**Input material**
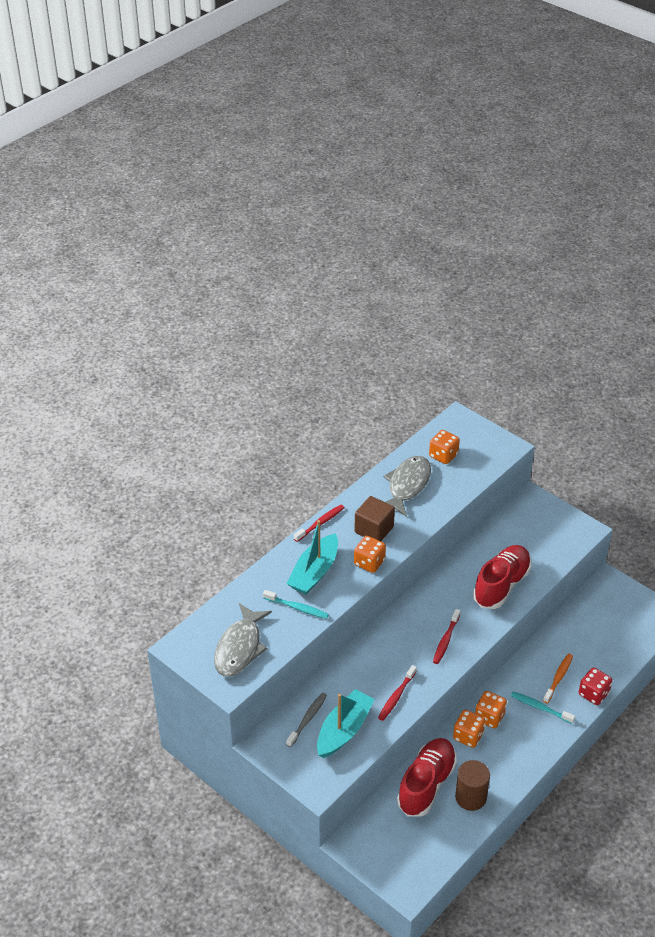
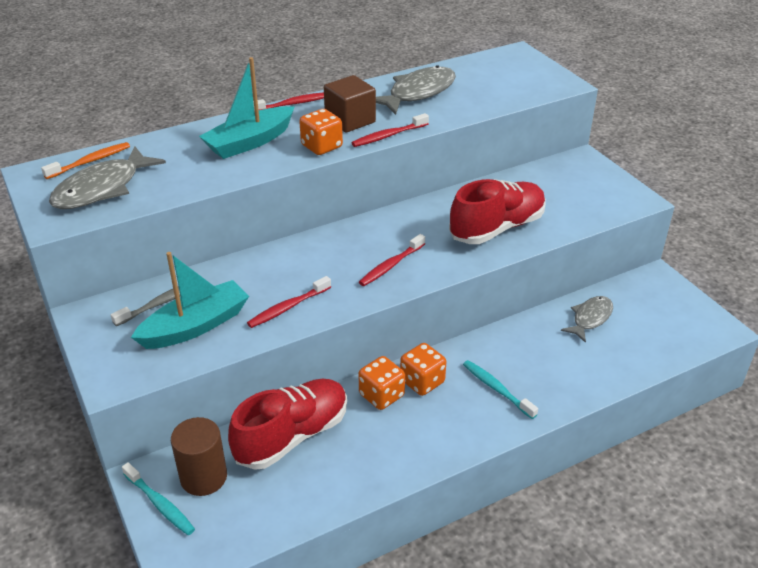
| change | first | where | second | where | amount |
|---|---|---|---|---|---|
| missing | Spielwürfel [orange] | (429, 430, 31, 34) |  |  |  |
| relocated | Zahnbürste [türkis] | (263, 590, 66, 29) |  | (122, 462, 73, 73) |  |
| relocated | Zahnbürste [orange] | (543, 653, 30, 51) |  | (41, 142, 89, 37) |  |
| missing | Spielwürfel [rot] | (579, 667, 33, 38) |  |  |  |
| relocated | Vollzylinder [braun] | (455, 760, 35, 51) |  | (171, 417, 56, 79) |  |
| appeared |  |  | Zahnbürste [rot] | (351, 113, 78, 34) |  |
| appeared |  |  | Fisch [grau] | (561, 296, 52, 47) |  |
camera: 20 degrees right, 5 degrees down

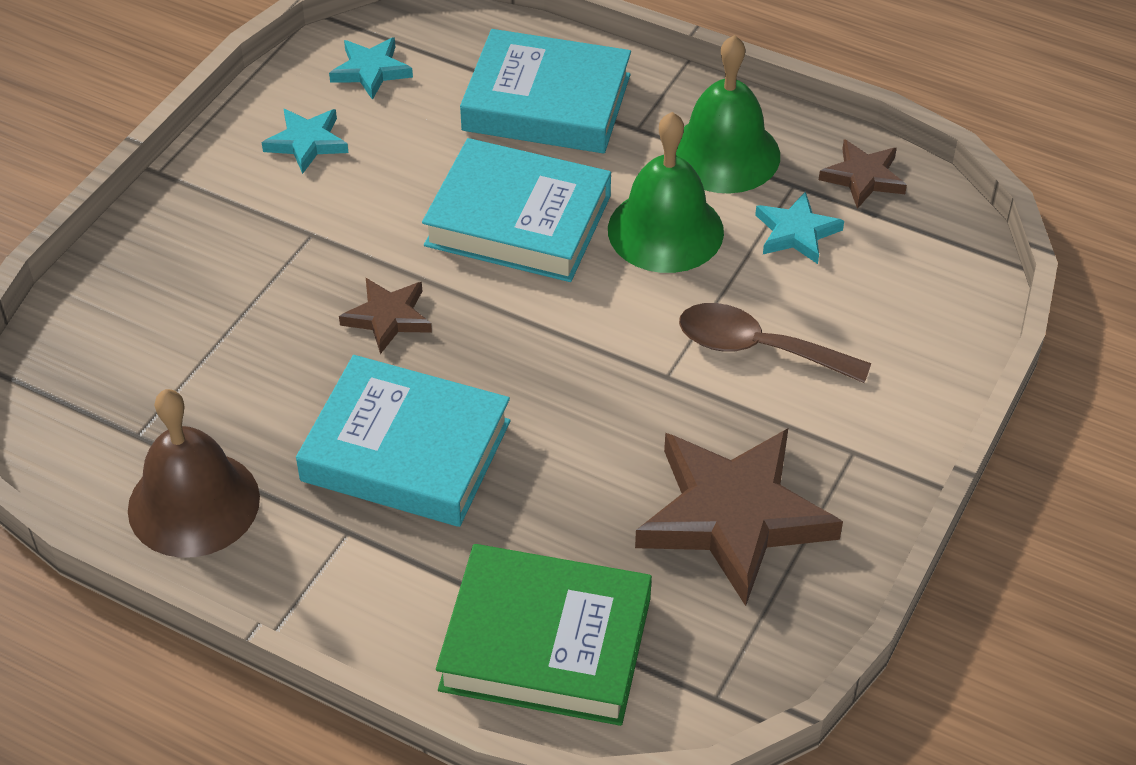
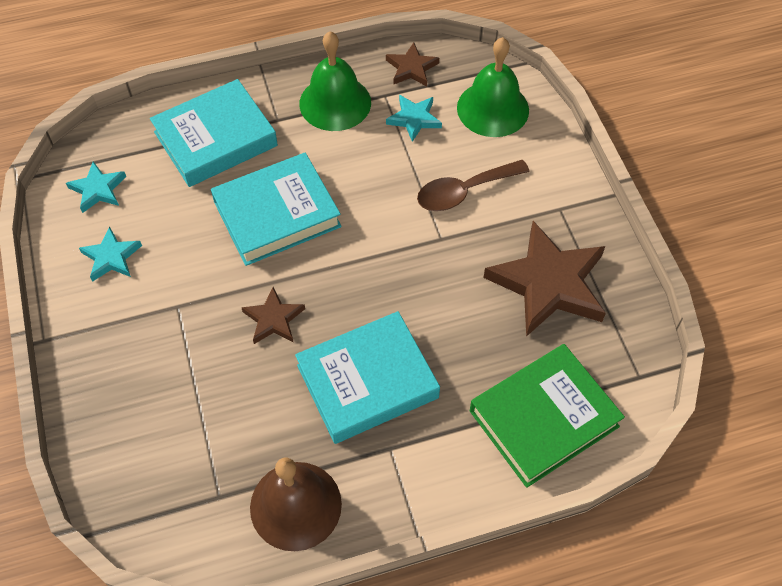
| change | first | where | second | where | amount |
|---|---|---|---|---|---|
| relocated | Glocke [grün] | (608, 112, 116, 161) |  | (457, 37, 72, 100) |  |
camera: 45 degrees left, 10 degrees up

**Work order**
Pictures stay out. Return exactly the lines from the one with "relocated | Vollzylinder" through the last line of the data.

**Written response**
| relocated | Vollzylinder [braun] | (455, 760, 35, 51) |  | (171, 417, 56, 79) |  |
| appeared |  |  | Zahnbürste [rot] | (351, 113, 78, 34) |  |
| appeared |  |  | Fisch [grau] | (561, 296, 52, 47) |  |
camera: 20 degrees right, 5 degrees down

| change | first | where | second | where | amount |
|---|---|---|---|---|---|
| relocated | Glocke [grün] | (608, 112, 116, 161) |  | (457, 37, 72, 100) |  |
camera: 45 degrees left, 10 degrees up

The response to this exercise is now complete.